### TASK REQUIREMENTS
Copy word for word the lines from the start of the records through the line that contains "D4: diode 1N914", both included.

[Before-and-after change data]
################

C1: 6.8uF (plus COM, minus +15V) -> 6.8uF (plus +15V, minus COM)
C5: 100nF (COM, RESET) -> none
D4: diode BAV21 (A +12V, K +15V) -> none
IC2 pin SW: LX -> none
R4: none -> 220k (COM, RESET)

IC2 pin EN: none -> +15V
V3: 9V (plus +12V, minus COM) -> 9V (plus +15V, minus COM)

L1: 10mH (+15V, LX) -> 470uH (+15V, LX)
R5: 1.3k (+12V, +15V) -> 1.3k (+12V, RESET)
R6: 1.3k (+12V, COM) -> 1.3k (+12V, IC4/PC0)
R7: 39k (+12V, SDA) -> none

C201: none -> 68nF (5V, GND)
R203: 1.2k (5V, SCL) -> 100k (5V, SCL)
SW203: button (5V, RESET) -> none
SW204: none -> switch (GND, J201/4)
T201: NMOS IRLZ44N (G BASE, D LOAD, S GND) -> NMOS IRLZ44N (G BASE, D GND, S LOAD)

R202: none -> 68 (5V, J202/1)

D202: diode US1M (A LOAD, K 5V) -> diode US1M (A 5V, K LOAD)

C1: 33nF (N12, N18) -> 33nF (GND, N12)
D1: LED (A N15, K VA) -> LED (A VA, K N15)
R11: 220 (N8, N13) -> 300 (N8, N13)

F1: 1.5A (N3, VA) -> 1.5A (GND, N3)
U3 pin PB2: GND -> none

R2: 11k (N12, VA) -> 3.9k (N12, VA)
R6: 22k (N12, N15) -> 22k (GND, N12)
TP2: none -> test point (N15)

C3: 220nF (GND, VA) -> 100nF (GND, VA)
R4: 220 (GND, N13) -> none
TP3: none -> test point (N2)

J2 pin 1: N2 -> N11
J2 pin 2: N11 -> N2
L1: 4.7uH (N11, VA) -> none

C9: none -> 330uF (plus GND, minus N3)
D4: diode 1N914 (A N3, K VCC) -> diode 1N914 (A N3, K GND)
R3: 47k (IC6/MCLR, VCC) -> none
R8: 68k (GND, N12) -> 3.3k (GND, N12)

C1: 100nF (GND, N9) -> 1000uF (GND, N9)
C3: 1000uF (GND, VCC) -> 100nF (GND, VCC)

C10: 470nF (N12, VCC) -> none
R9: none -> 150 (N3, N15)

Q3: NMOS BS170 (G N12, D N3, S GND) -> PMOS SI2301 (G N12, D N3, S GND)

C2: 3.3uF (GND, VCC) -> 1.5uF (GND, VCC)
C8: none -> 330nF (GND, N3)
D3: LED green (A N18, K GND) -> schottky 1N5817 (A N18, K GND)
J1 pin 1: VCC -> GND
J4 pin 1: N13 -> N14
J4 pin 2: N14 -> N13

################

### RESPONSE TO THIS TASK
C1: 6.8uF (plus COM, minus +15V) -> 6.8uF (plus +15V, minus COM)
C5: 100nF (COM, RESET) -> none
D4: diode BAV21 (A +12V, K +15V) -> none
IC2 pin SW: LX -> none
R4: none -> 220k (COM, RESET)

IC2 pin EN: none -> +15V
V3: 9V (plus +12V, minus COM) -> 9V (plus +15V, minus COM)

L1: 10mH (+15V, LX) -> 470uH (+15V, LX)
R5: 1.3k (+12V, +15V) -> 1.3k (+12V, RESET)
R6: 1.3k (+12V, COM) -> 1.3k (+12V, IC4/PC0)
R7: 39k (+12V, SDA) -> none

C201: none -> 68nF (5V, GND)
R203: 1.2k (5V, SCL) -> 100k (5V, SCL)
SW203: button (5V, RESET) -> none
SW204: none -> switch (GND, J201/4)
T201: NMOS IRLZ44N (G BASE, D LOAD, S GND) -> NMOS IRLZ44N (G BASE, D GND, S LOAD)

R202: none -> 68 (5V, J202/1)

D202: diode US1M (A LOAD, K 5V) -> diode US1M (A 5V, K LOAD)

C1: 33nF (N12, N18) -> 33nF (GND, N12)
D1: LED (A N15, K VA) -> LED (A VA, K N15)
R11: 220 (N8, N13) -> 300 (N8, N13)

F1: 1.5A (N3, VA) -> 1.5A (GND, N3)
U3 pin PB2: GND -> none

R2: 11k (N12, VA) -> 3.9k (N12, VA)
R6: 22k (N12, N15) -> 22k (GND, N12)
TP2: none -> test point (N15)

C3: 220nF (GND, VA) -> 100nF (GND, VA)
R4: 220 (GND, N13) -> none
TP3: none -> test point (N2)

J2 pin 1: N2 -> N11
J2 pin 2: N11 -> N2
L1: 4.7uH (N11, VA) -> none

C9: none -> 330uF (plus GND, minus N3)
D4: diode 1N914 (A N3, K VCC) -> diode 1N914 (A N3, K GND)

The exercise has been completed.